-- PROVIDED DATA follows --

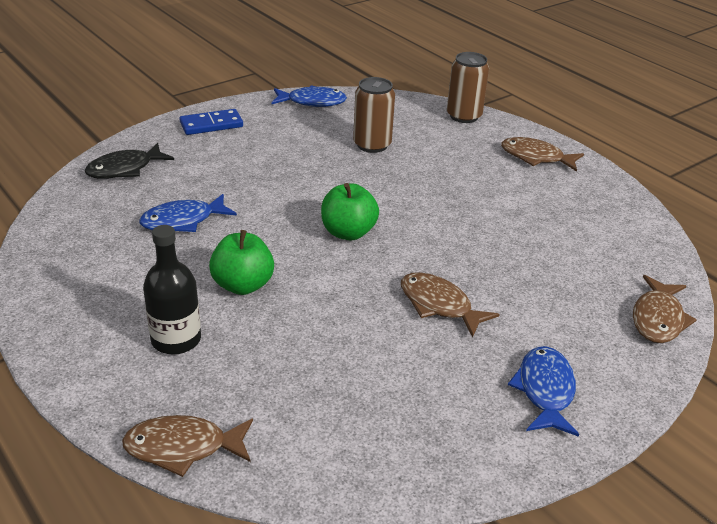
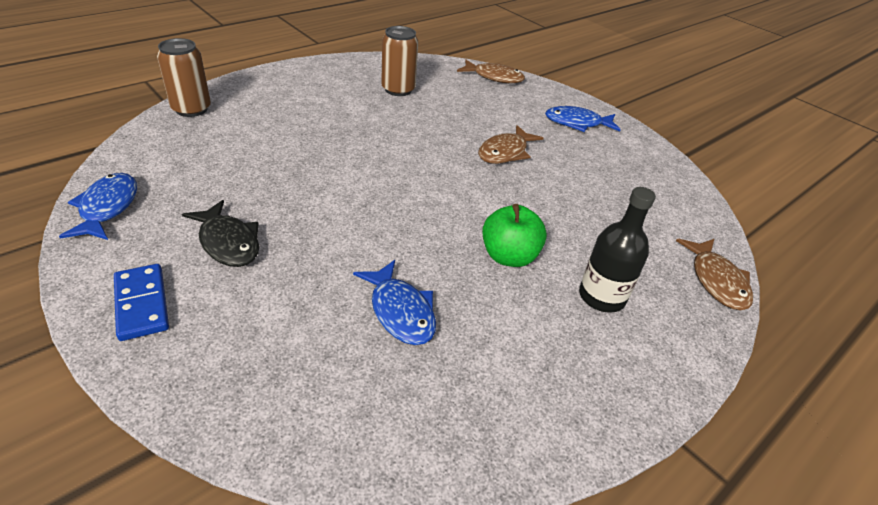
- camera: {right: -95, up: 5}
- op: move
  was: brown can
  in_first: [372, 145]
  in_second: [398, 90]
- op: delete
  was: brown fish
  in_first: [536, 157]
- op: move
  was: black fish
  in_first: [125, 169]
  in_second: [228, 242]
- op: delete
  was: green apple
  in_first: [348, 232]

-- PROVIDED DATA concluded --

- **TASK TO COMPLETE**
Nothing but the lines from the one with "was: brown can" through the last line of the records above should be retyped, and those word for word.

- **ANSWER FOR THIS EXERCISE**
  was: brown can
  in_first: [372, 145]
  in_second: [398, 90]
- op: delete
  was: brown fish
  in_first: [536, 157]
- op: move
  was: black fish
  in_first: [125, 169]
  in_second: [228, 242]
- op: delete
  was: green apple
  in_first: [348, 232]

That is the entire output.